(What the task requires): Lines holding the string "camera" are the ones to copy from this listing.

(Given information):
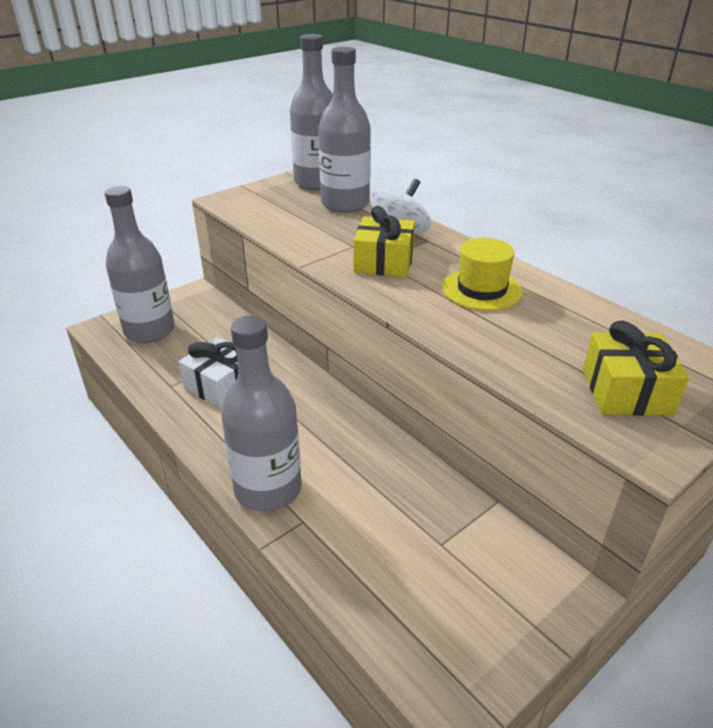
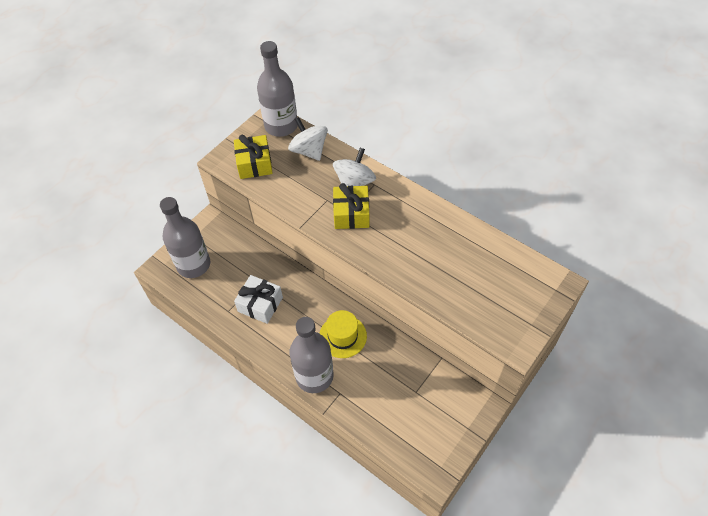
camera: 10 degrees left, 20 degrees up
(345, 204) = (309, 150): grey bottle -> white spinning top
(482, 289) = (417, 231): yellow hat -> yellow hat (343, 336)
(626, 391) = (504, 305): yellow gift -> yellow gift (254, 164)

==

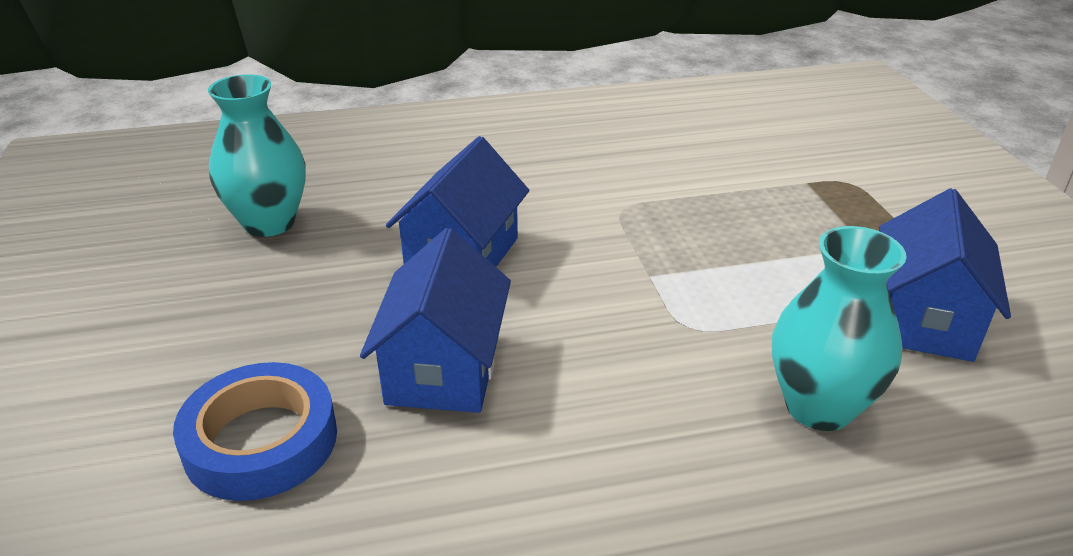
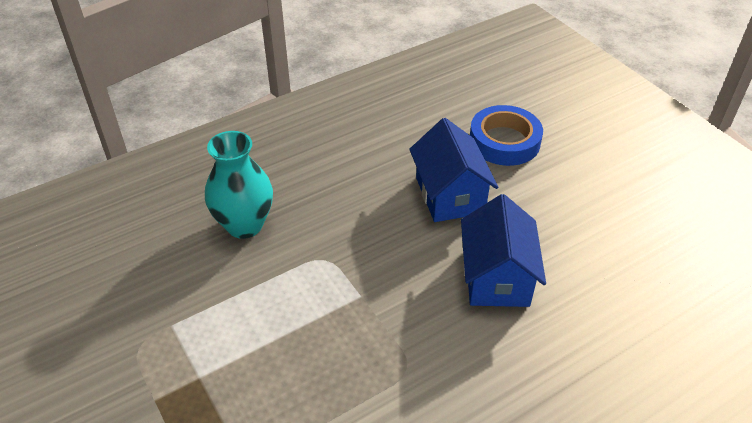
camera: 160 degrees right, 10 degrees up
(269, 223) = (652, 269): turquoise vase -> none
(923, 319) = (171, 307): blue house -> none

(Task solution):
camera: 10 degrees left, 20 degrees up
camera: 160 degrees right, 10 degrees up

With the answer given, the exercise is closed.